## RECORDS FOR THE TASK
-.-.-
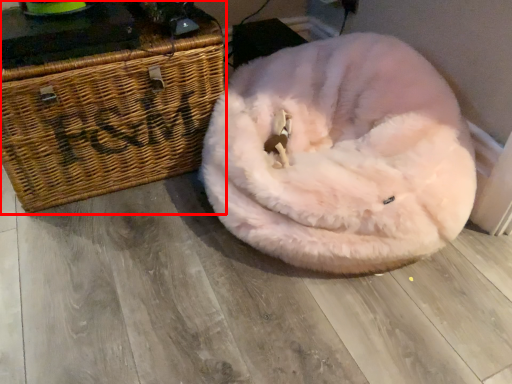
Question: From the image's perspective, considering the relative positions of furniture (annotated by the red box) and dog bed in the image provided, where is furniture (annotated by the red box) located with respect to the staircase?

Choices:
 (A) above
 (B) below

Answer: (A)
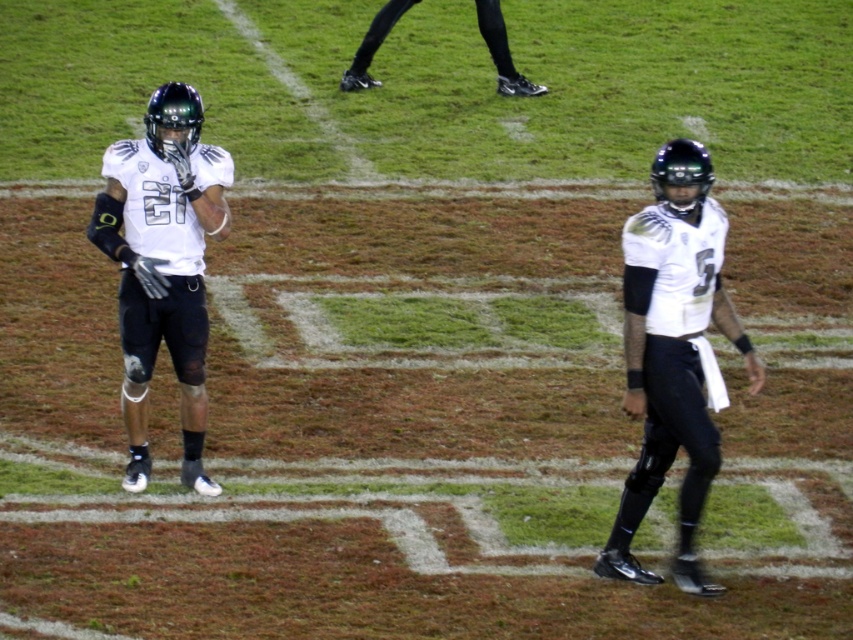
Question: Can you confirm if white matte jersey at center is positioned above matte black jersey at left?

Choices:
 (A) yes
 (B) no

Answer: (B)

Question: Which object is farther from the camera taking this photo?

Choices:
 (A) white matte jersey at center
 (B) matte black jersey at left

Answer: (B)

Question: Is white matte jersey at center positioned at the back of matte black jersey at left?

Choices:
 (A) yes
 (B) no

Answer: (B)

Question: Considering the real-world distances, which object is closest to the matte black jersey at left?

Choices:
 (A) white matte jersey at center
 (B) black synthetic shoe at upper center

Answer: (A)

Question: Does white matte jersey at center appear on the right side of matte black jersey at left?

Choices:
 (A) yes
 (B) no

Answer: (A)

Question: Which object appears farthest from the camera in this image?

Choices:
 (A) black synthetic shoe at upper center
 (B) matte black jersey at left
 (C) white matte jersey at center

Answer: (A)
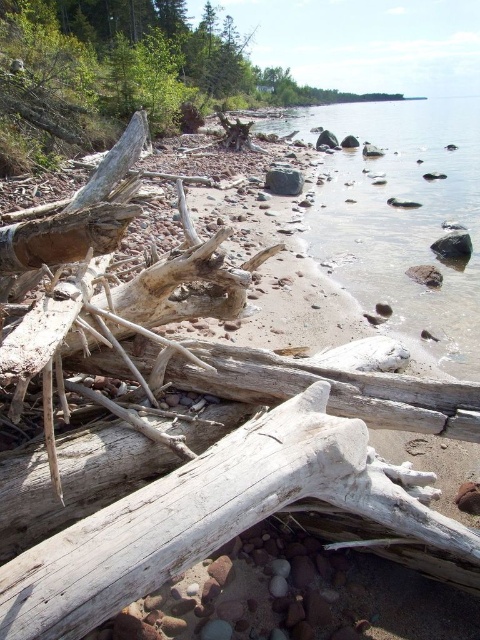
Is clear glass water at center below black smooth rock at center?

Actually, clear glass water at center is above black smooth rock at center.

Which of these two, clear glass water at center or black smooth rock at center, stands taller?

clear glass water at center is taller.

Where is `clear glass water at center`? clear glass water at center is located at coordinates (400, 214).

The height and width of the screenshot is (640, 480). In order to click on clear glass water at center in this screenshot , I will do `click(400, 214)`.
-.-.-
Transcribe the rows above word for word, beginning at the line that contains "clear glass water at center is taller." and stopping after the final line of the rows.

## WRITTEN RESPONSE
clear glass water at center is taller.

Where is `clear glass water at center`? clear glass water at center is located at coordinates (400, 214).

The height and width of the screenshot is (640, 480). In order to click on clear glass water at center in this screenshot , I will do `click(400, 214)`.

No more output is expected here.